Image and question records
>> Start
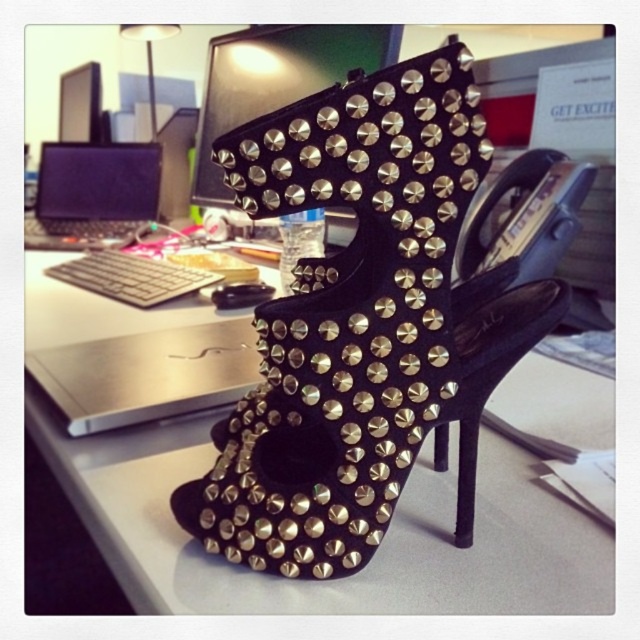
You are an office worker who just found a point marked at coordinates (276, 80) on the desk. You need to place a small sticker exactly at that point. Which object on the desk should you look for to locate this point?

The point (276, 80) is on the metallic studded shoe at upper center, so you should look for the metallic studded shoe at upper center to place the sticker there.

You are an office worker who wants to place both the black suede studded sandal at center and the black matte laptop at left on a shelf that can only hold items with a combined width of 50 cm. If the sandal is narrower than the laptop, can both items fit on the shelf together?

The black suede studded sandal at center has a lesser width compared to black matte laptop at left. Since the sandal is narrower, their combined width would depend on their individual measurements. However, without knowing the exact widths, it is impossible to determine if they fit within the 50 cm limit.

Consider the image. You are an office assistant who needs to place a new item on the desk. You have a metallic studded shoe at upper center and a black matte laptop at left. Which object is wider so that it can occupy more space on the desk?

The metallic studded shoe at upper center is wider than the black matte laptop at left, so it occupies more space on the desk.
>> End
• The request: Can you rewrite every row, replacing "laptop" with "notebook" throughout and keeping everything else the same? Leave the pictures out of your answer.

• Exercise output:
You are an office worker who just found a point marked at coordinates (276, 80) on the desk. You need to place a small sticker exactly at that point. Which object on the desk should you look for to locate this point?

The point (276, 80) is on the metallic studded shoe at upper center, so you should look for the metallic studded shoe at upper center to place the sticker there.

You are an office worker who wants to place both the black suede studded sandal at center and the black matte notebook at left on a shelf that can only hold items with a combined width of 50 cm. If the sandal is narrower than the notebook, can both items fit on the shelf together?

The black suede studded sandal at center has a lesser width compared to black matte notebook at left. Since the sandal is narrower, their combined width would depend on their individual measurements. However, without knowing the exact widths, it is impossible to determine if they fit within the 50 cm limit.

Consider the image. You are an office assistant who needs to place a new item on the desk. You have a metallic studded shoe at upper center and a black matte notebook at left. Which object is wider so that it can occupy more space on the desk?

The metallic studded shoe at upper center is wider than the black matte notebook at left, so it occupies more space on the desk.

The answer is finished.